* _DIRECTIONS FOR THIS TASK_
Please write out each entry that follows, keeping it exactly the same.

┌──

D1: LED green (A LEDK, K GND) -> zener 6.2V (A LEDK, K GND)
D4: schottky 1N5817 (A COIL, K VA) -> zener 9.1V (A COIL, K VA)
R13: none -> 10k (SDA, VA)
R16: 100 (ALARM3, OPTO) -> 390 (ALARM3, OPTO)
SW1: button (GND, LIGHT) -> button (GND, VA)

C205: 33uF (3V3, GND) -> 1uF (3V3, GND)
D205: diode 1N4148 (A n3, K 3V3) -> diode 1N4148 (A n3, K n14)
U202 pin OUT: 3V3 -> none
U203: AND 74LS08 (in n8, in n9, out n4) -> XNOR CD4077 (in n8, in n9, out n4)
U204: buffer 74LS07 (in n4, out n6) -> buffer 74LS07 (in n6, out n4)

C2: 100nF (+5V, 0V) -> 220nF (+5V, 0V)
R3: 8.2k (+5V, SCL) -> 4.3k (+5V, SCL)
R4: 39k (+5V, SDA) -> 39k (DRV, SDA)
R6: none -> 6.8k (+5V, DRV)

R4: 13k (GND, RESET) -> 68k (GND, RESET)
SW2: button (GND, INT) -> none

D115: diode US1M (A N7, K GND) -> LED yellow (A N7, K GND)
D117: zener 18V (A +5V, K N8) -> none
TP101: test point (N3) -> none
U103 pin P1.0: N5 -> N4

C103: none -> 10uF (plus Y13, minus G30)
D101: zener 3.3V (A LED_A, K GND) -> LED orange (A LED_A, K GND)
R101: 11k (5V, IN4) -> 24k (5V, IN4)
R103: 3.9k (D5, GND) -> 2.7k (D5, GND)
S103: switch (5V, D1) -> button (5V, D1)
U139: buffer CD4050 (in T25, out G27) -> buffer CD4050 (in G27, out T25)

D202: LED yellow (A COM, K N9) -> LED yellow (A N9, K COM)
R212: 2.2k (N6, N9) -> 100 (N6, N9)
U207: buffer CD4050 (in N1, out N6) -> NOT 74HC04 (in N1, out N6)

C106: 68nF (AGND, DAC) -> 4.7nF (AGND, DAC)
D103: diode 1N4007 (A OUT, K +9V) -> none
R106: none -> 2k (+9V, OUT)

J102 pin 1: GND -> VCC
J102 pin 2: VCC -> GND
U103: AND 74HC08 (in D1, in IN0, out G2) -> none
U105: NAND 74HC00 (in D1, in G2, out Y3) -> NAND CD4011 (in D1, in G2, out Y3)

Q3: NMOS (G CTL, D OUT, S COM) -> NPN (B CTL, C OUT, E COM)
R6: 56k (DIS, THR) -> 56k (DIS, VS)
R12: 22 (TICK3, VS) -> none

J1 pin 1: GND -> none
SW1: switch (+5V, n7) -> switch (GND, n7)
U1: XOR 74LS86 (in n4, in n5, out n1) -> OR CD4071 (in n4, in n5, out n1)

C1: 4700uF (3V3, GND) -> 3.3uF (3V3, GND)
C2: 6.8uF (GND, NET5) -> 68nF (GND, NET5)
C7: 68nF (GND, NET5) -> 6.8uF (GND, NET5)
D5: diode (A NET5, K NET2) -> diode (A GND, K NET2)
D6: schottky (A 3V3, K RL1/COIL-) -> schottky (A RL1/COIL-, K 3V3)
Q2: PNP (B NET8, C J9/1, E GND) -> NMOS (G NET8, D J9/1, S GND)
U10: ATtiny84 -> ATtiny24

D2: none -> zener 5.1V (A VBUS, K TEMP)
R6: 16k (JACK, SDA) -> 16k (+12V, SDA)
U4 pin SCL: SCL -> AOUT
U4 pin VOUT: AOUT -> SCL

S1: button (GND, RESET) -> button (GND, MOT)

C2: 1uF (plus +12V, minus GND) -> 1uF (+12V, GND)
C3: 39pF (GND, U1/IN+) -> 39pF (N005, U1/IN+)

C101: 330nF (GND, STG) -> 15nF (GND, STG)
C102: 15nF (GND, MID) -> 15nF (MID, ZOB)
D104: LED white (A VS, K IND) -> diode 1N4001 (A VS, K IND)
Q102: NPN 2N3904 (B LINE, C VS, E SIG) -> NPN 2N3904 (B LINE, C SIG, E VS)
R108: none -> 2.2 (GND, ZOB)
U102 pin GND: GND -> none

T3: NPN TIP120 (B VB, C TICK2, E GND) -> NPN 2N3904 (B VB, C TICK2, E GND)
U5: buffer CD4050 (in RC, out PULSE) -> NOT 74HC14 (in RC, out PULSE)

└──

* _EXERCISE SOLUTION_
D1: LED green (A LEDK, K GND) -> zener 6.2V (A LEDK, K GND)
D4: schottky 1N5817 (A COIL, K VA) -> zener 9.1V (A COIL, K VA)
R13: none -> 10k (SDA, VA)
R16: 100 (ALARM3, OPTO) -> 390 (ALARM3, OPTO)
SW1: button (GND, LIGHT) -> button (GND, VA)

C205: 33uF (3V3, GND) -> 1uF (3V3, GND)
D205: diode 1N4148 (A n3, K 3V3) -> diode 1N4148 (A n3, K n14)
U202 pin OUT: 3V3 -> none
U203: AND 74LS08 (in n8, in n9, out n4) -> XNOR CD4077 (in n8, in n9, out n4)
U204: buffer 74LS07 (in n4, out n6) -> buffer 74LS07 (in n6, out n4)

C2: 100nF (+5V, 0V) -> 220nF (+5V, 0V)
R3: 8.2k (+5V, SCL) -> 4.3k (+5V, SCL)
R4: 39k (+5V, SDA) -> 39k (DRV, SDA)
R6: none -> 6.8k (+5V, DRV)

R4: 13k (GND, RESET) -> 68k (GND, RESET)
SW2: button (GND, INT) -> none

D115: diode US1M (A N7, K GND) -> LED yellow (A N7, K GND)
D117: zener 18V (A +5V, K N8) -> none
TP101: test point (N3) -> none
U103 pin P1.0: N5 -> N4

C103: none -> 10uF (plus Y13, minus G30)
D101: zener 3.3V (A LED_A, K GND) -> LED orange (A LED_A, K GND)
R101: 11k (5V, IN4) -> 24k (5V, IN4)
R103: 3.9k (D5, GND) -> 2.7k (D5, GND)
S103: switch (5V, D1) -> button (5V, D1)
U139: buffer CD4050 (in T25, out G27) -> buffer CD4050 (in G27, out T25)

D202: LED yellow (A COM, K N9) -> LED yellow (A N9, K COM)
R212: 2.2k (N6, N9) -> 100 (N6, N9)
U207: buffer CD4050 (in N1, out N6) -> NOT 74HC04 (in N1, out N6)

C106: 68nF (AGND, DAC) -> 4.7nF (AGND, DAC)
D103: diode 1N4007 (A OUT, K +9V) -> none
R106: none -> 2k (+9V, OUT)

J102 pin 1: GND -> VCC
J102 pin 2: VCC -> GND
U103: AND 74HC08 (in D1, in IN0, out G2) -> none
U105: NAND 74HC00 (in D1, in G2, out Y3) -> NAND CD4011 (in D1, in G2, out Y3)

Q3: NMOS (G CTL, D OUT, S COM) -> NPN (B CTL, C OUT, E COM)
R6: 56k (DIS, THR) -> 56k (DIS, VS)
R12: 22 (TICK3, VS) -> none

J1 pin 1: GND -> none
SW1: switch (+5V, n7) -> switch (GND, n7)
U1: XOR 74LS86 (in n4, in n5, out n1) -> OR CD4071 (in n4, in n5, out n1)

C1: 4700uF (3V3, GND) -> 3.3uF (3V3, GND)
C2: 6.8uF (GND, NET5) -> 68nF (GND, NET5)
C7: 68nF (GND, NET5) -> 6.8uF (GND, NET5)
D5: diode (A NET5, K NET2) -> diode (A GND, K NET2)
D6: schottky (A 3V3, K RL1/COIL-) -> schottky (A RL1/COIL-, K 3V3)
Q2: PNP (B NET8, C J9/1, E GND) -> NMOS (G NET8, D J9/1, S GND)
U10: ATtiny84 -> ATtiny24

D2: none -> zener 5.1V (A VBUS, K TEMP)
R6: 16k (JACK, SDA) -> 16k (+12V, SDA)
U4 pin SCL: SCL -> AOUT
U4 pin VOUT: AOUT -> SCL

S1: button (GND, RESET) -> button (GND, MOT)

C2: 1uF (plus +12V, minus GND) -> 1uF (+12V, GND)
C3: 39pF (GND, U1/IN+) -> 39pF (N005, U1/IN+)

C101: 330nF (GND, STG) -> 15nF (GND, STG)
C102: 15nF (GND, MID) -> 15nF (MID, ZOB)
D104: LED white (A VS, K IND) -> diode 1N4001 (A VS, K IND)
Q102: NPN 2N3904 (B LINE, C VS, E SIG) -> NPN 2N3904 (B LINE, C SIG, E VS)
R108: none -> 2.2 (GND, ZOB)
U102 pin GND: GND -> none

T3: NPN TIP120 (B VB, C TICK2, E GND) -> NPN 2N3904 (B VB, C TICK2, E GND)
U5: buffer CD4050 (in RC, out PULSE) -> NOT 74HC14 (in RC, out PULSE)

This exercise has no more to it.